>> BEGIN Entries provided
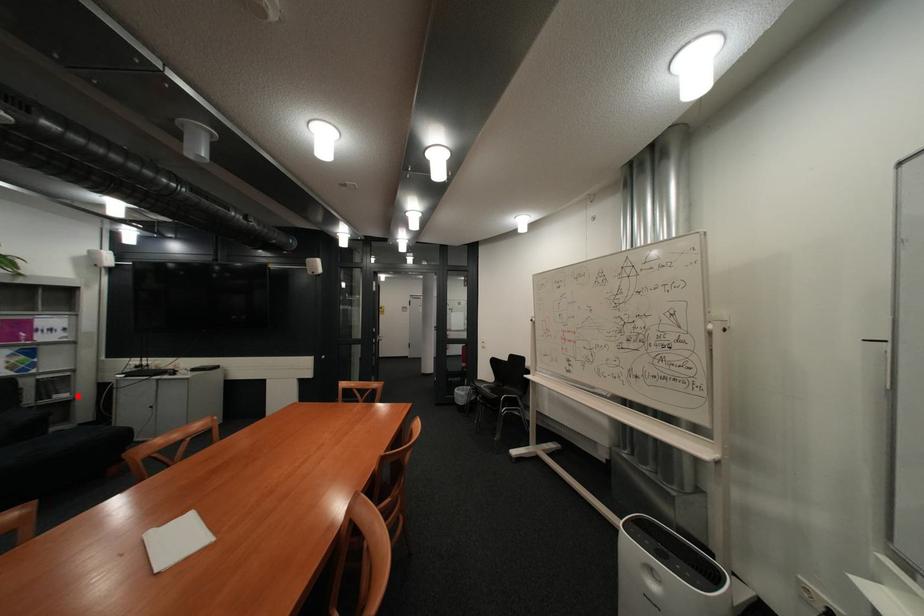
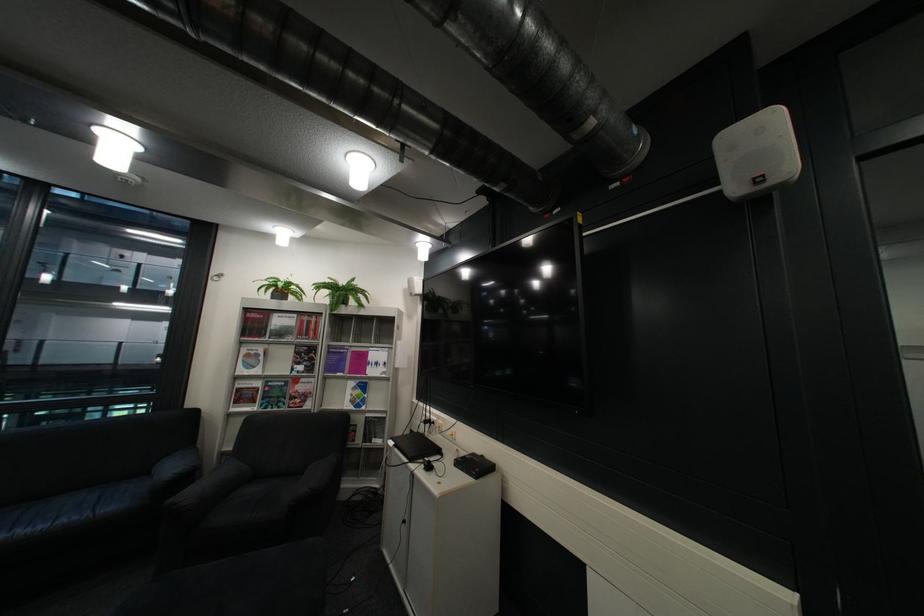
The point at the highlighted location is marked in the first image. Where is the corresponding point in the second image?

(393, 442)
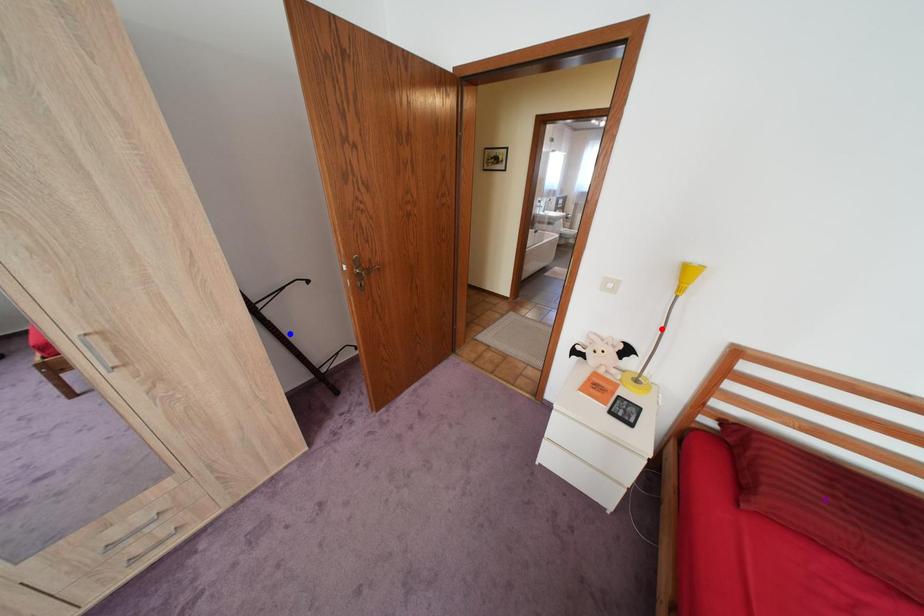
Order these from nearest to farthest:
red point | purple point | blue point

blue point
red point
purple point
>> END Entries provided
Swap every "image" in the entries above for "photo" and leave everything else unchanged. Rewrite the text without the pictures.

Response to the exercise —
The point at the highlighted location is marked in the first photo. Where is the corresponding point in the second photo?

(393, 442)
Order these from nearest to farthest:
red point | purple point | blue point

blue point
red point
purple point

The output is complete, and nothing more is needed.